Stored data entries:
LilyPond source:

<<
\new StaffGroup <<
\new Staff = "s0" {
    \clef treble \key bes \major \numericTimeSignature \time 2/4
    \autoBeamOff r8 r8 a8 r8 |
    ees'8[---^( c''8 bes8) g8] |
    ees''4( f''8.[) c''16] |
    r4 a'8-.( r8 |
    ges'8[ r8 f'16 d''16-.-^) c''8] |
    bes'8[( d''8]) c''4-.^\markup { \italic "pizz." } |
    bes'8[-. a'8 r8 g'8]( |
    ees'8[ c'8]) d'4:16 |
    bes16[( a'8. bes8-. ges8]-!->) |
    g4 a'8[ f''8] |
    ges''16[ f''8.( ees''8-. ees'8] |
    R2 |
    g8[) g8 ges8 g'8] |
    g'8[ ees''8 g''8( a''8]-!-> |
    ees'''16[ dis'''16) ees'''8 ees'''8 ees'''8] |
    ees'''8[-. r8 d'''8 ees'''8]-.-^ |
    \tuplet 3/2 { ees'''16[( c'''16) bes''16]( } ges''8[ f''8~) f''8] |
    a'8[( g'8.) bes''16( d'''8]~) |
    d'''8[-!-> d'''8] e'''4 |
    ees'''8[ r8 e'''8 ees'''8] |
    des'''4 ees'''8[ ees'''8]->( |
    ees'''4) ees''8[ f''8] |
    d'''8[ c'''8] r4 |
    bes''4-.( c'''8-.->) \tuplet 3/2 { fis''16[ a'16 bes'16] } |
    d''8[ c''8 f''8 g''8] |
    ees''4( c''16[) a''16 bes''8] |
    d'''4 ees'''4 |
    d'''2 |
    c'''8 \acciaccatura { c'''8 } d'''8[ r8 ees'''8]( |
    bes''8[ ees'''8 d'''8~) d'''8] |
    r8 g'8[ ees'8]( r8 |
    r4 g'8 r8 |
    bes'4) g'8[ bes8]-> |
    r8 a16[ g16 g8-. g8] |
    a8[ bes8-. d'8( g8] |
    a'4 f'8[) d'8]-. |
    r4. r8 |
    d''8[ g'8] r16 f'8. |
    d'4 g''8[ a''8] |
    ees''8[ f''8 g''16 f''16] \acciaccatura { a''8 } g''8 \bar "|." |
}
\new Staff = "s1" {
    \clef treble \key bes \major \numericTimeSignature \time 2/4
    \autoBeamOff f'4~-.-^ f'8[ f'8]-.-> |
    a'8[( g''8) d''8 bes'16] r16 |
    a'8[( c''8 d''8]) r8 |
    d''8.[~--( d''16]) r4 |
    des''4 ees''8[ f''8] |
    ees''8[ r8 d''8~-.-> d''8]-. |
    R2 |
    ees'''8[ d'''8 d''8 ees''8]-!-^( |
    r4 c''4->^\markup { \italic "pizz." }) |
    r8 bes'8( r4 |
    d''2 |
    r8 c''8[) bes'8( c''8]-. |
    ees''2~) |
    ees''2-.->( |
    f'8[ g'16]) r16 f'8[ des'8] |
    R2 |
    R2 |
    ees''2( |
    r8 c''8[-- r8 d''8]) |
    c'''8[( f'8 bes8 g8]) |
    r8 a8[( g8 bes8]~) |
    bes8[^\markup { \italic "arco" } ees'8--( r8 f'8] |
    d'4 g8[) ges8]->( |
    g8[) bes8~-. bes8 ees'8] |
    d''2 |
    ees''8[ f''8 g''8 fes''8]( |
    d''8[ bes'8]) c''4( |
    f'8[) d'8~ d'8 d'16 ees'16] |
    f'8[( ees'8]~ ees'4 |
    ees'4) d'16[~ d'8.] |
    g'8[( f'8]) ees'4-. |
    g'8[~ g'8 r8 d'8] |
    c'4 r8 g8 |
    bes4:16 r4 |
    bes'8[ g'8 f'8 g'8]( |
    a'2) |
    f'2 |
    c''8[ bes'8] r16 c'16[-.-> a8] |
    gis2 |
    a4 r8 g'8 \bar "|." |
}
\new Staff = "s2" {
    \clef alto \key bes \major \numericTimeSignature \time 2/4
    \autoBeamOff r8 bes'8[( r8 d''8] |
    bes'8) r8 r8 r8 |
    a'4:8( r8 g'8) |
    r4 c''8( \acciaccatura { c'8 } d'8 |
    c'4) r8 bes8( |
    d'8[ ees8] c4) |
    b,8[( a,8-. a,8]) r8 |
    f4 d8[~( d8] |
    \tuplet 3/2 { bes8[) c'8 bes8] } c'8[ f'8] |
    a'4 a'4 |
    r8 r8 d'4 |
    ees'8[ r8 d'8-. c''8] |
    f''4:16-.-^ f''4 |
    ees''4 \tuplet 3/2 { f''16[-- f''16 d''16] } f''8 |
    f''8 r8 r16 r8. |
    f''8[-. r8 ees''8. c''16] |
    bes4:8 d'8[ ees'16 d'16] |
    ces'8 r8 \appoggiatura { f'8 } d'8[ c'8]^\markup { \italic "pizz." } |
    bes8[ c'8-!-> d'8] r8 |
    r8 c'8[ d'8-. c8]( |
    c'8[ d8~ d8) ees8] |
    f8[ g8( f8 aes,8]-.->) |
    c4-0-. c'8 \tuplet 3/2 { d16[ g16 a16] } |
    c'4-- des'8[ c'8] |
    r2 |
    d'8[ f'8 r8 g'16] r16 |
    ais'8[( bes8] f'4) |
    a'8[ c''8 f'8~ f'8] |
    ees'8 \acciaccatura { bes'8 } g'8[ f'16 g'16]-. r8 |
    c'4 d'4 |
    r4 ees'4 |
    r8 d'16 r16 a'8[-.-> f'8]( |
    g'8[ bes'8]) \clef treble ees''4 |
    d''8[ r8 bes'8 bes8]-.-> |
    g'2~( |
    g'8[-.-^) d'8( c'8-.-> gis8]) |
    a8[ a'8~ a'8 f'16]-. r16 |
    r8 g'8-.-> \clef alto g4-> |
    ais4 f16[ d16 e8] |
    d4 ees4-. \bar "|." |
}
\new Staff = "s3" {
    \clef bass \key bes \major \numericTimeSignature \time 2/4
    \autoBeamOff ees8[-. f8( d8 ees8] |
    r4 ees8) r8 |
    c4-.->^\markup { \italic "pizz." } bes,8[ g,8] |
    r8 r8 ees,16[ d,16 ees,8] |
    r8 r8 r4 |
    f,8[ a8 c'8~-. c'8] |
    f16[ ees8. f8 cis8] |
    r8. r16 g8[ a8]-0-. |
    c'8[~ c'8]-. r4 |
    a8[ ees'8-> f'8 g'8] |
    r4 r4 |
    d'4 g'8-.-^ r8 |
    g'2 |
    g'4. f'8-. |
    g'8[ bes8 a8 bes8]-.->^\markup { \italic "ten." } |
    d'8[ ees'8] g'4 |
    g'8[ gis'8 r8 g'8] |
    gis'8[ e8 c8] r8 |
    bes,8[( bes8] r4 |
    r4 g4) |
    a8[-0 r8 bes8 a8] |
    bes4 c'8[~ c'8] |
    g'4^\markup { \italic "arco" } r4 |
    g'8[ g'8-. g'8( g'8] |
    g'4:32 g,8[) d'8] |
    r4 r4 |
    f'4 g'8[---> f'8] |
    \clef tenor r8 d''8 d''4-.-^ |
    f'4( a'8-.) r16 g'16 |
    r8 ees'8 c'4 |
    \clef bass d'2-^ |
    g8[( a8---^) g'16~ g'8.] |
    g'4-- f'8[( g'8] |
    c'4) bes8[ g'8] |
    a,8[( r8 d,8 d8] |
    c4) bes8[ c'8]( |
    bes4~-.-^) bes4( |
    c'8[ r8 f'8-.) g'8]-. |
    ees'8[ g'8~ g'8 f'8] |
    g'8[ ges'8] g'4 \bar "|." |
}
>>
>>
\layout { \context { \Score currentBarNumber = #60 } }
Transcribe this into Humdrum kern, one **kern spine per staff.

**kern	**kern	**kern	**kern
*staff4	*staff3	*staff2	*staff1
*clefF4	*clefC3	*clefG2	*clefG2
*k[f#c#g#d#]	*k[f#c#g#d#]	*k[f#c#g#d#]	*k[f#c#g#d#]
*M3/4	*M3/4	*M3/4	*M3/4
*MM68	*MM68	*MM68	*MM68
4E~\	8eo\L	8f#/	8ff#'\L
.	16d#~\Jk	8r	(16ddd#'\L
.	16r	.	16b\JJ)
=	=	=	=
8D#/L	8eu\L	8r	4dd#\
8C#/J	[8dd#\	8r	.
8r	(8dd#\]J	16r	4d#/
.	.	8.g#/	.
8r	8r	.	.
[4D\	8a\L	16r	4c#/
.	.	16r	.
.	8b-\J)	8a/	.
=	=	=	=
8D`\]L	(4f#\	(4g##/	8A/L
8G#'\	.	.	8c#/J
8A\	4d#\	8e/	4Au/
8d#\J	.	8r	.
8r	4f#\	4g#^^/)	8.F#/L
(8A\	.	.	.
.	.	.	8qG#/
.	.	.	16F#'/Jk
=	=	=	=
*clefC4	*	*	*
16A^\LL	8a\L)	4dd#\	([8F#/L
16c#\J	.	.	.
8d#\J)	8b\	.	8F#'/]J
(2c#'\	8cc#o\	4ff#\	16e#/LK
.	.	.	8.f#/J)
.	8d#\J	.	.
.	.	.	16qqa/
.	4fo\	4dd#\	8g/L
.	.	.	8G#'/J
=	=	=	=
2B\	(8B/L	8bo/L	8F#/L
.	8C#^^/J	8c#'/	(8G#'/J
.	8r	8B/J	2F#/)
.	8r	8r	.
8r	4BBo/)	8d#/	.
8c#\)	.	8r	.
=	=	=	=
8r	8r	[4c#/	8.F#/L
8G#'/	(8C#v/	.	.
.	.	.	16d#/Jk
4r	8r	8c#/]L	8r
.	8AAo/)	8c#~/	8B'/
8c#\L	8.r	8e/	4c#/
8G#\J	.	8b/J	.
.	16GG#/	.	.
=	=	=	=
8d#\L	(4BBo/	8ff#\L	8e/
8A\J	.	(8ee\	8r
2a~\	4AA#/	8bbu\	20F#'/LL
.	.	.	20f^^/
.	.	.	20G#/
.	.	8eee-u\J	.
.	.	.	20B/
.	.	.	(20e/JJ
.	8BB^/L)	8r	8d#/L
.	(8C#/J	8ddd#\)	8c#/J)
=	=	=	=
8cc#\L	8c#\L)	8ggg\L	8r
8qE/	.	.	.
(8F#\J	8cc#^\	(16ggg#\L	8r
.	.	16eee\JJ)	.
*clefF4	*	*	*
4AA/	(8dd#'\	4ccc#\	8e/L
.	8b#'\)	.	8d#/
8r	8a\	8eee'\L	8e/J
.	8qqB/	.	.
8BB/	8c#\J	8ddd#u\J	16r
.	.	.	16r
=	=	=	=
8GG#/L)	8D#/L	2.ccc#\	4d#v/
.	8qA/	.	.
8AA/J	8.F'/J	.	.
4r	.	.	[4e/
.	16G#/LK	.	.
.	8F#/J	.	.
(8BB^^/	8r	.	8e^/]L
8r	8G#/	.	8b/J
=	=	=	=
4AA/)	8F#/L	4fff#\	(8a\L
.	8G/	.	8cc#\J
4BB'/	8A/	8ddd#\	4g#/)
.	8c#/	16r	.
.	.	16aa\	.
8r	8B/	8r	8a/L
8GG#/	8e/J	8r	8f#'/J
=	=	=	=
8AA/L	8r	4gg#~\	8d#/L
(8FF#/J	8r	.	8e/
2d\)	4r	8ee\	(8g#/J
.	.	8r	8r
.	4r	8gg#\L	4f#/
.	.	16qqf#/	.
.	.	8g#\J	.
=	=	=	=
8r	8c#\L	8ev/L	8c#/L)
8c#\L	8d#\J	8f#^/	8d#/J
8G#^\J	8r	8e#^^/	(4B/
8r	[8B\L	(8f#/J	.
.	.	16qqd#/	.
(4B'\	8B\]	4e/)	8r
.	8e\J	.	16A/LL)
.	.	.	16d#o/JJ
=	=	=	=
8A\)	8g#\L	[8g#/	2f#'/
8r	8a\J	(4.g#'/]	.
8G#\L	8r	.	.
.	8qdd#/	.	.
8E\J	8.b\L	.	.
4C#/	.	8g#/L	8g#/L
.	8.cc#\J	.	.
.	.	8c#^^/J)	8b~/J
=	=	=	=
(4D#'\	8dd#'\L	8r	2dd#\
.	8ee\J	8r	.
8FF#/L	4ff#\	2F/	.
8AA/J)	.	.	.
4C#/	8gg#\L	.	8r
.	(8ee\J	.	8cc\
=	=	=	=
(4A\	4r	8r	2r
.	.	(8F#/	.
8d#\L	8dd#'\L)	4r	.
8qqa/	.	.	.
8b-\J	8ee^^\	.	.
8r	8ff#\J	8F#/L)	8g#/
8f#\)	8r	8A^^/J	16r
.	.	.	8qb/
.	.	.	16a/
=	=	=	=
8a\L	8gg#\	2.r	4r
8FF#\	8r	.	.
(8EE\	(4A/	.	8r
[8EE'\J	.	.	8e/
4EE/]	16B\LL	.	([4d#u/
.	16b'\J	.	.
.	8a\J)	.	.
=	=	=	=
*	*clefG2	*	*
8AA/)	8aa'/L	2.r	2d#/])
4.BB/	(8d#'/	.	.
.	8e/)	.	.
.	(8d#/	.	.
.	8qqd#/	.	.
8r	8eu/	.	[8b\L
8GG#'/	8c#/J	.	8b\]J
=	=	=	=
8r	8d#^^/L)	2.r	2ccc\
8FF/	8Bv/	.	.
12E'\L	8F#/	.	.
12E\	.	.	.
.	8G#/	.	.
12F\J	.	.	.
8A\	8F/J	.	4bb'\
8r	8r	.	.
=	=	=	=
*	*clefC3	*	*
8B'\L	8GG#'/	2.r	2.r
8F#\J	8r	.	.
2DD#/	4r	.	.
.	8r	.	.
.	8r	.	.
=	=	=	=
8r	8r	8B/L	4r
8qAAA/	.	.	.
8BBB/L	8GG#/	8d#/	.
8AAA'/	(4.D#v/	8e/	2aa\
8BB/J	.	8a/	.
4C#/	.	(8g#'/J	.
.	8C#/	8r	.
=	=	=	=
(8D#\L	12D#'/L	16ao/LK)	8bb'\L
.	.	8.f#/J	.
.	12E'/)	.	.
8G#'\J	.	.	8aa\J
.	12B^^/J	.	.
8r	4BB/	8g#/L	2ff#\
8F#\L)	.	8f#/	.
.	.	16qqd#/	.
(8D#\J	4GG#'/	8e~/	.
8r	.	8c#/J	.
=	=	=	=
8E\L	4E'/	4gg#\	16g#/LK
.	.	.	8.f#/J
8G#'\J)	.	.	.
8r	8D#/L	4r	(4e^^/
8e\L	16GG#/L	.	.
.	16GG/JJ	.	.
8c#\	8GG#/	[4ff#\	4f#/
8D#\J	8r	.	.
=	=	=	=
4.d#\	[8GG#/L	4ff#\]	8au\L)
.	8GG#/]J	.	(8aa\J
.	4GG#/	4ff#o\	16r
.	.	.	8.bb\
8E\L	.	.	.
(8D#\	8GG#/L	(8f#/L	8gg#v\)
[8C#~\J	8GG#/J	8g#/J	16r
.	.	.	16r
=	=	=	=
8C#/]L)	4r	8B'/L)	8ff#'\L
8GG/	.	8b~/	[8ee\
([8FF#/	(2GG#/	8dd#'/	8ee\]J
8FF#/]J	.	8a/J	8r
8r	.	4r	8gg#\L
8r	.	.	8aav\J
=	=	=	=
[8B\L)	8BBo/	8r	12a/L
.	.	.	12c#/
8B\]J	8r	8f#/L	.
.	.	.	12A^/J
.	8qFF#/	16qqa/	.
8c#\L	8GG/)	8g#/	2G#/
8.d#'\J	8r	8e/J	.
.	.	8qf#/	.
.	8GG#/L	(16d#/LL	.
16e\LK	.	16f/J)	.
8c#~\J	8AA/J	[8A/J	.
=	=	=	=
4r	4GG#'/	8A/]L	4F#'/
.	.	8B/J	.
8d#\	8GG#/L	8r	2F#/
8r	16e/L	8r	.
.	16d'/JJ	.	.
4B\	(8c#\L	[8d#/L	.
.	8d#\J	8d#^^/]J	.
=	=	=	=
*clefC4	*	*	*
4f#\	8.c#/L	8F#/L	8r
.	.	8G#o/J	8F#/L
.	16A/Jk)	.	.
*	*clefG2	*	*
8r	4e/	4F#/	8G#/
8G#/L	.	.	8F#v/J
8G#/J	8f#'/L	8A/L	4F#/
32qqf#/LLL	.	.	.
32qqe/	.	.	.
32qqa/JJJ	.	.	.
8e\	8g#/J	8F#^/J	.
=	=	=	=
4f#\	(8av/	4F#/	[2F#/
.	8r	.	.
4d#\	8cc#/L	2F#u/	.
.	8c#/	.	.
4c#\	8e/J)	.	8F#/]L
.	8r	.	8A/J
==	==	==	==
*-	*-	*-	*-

* GOAL OF THE EXERCISE
Count the lines of the data that contain the string "bass", treating uppercase and lowercase letters as distinct. Reply with the number alone.

* WRITTEN ANSWER
2